→ **ASSIGNMENT**:
Where in the listing does the word "lime" appear? Report each line that holds it.

→ **ENTRIES SHOWN**:

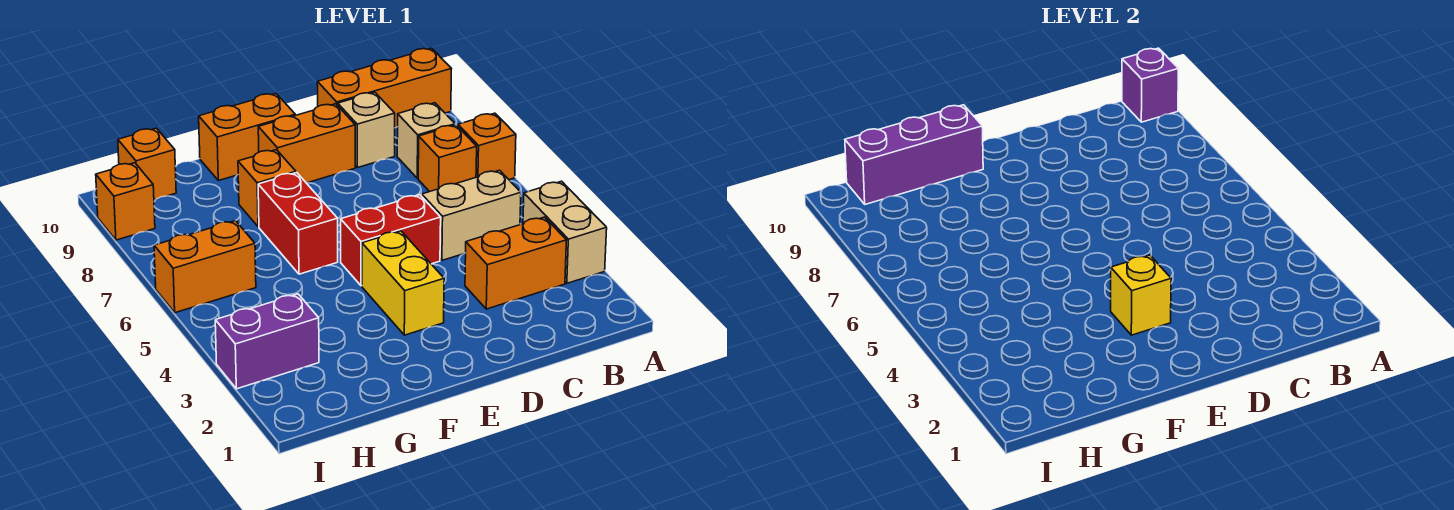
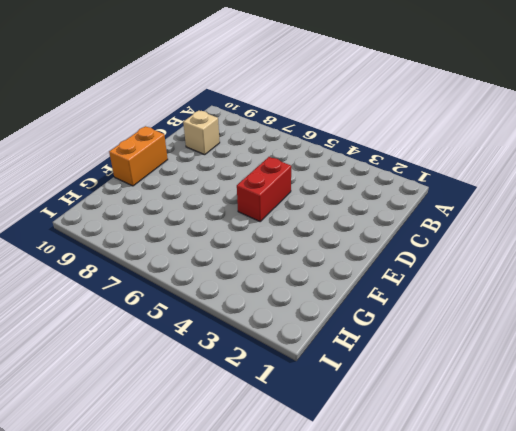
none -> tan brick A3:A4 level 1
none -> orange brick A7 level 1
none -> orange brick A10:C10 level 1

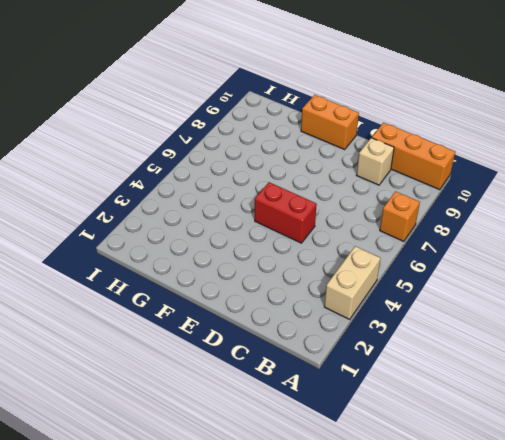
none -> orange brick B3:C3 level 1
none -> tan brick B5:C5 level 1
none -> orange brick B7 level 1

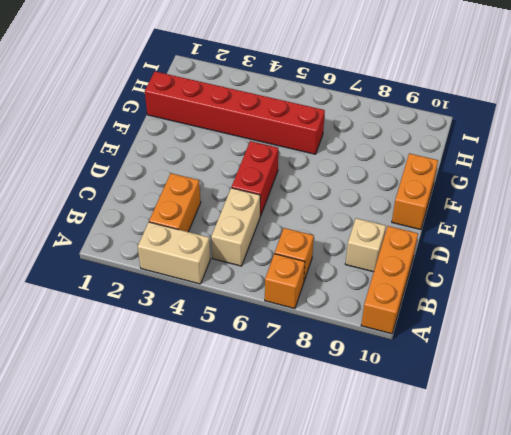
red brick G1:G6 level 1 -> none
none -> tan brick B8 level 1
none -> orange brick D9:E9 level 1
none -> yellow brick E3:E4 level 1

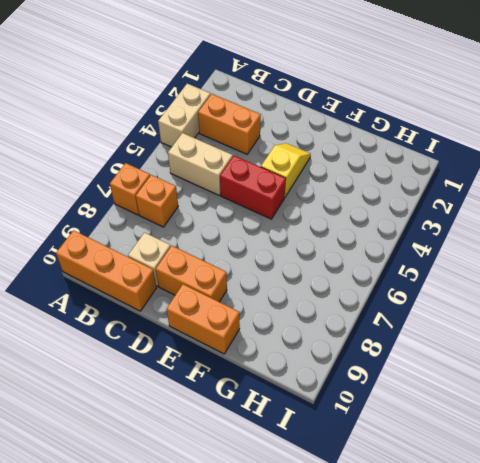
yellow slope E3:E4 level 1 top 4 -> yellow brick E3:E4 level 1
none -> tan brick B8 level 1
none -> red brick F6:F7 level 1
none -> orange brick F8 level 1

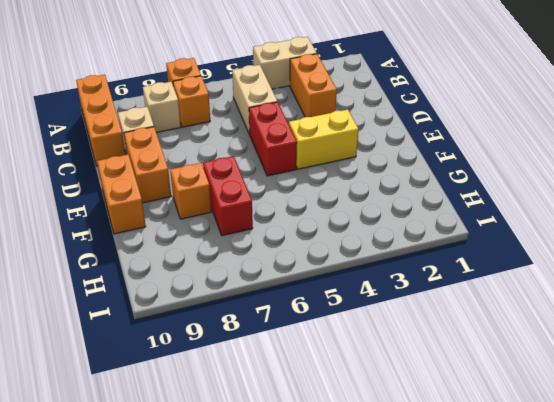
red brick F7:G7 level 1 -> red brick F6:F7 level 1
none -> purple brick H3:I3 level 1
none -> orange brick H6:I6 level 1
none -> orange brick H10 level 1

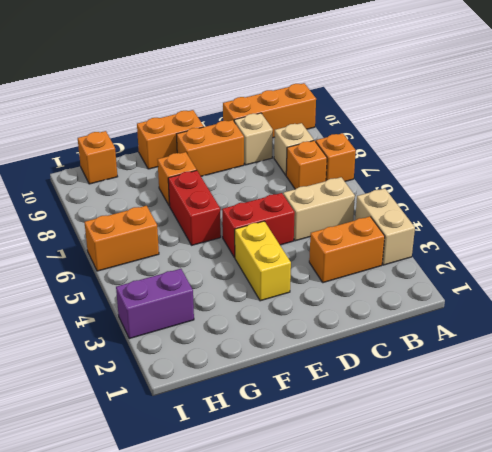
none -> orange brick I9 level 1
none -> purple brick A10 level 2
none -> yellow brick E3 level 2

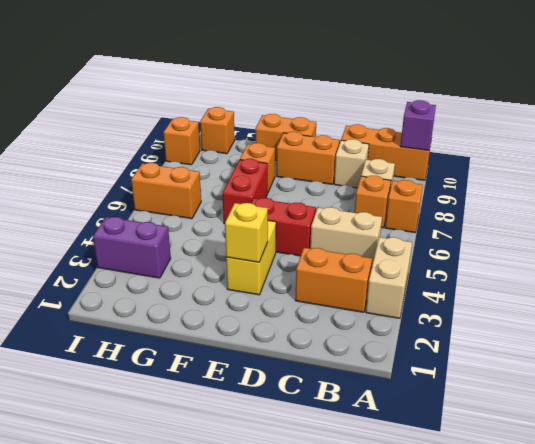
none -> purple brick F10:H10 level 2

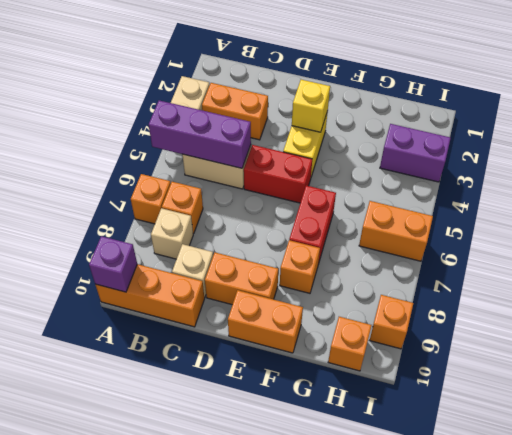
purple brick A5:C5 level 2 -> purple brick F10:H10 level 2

---

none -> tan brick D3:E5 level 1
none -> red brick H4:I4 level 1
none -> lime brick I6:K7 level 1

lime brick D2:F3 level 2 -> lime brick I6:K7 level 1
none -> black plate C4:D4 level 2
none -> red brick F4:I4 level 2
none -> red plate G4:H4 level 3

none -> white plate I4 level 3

→ **WRITTEN RESPONSE**:
none -> lime brick I6:K7 level 1
lime brick D2:F3 level 2 -> lime brick I6:K7 level 1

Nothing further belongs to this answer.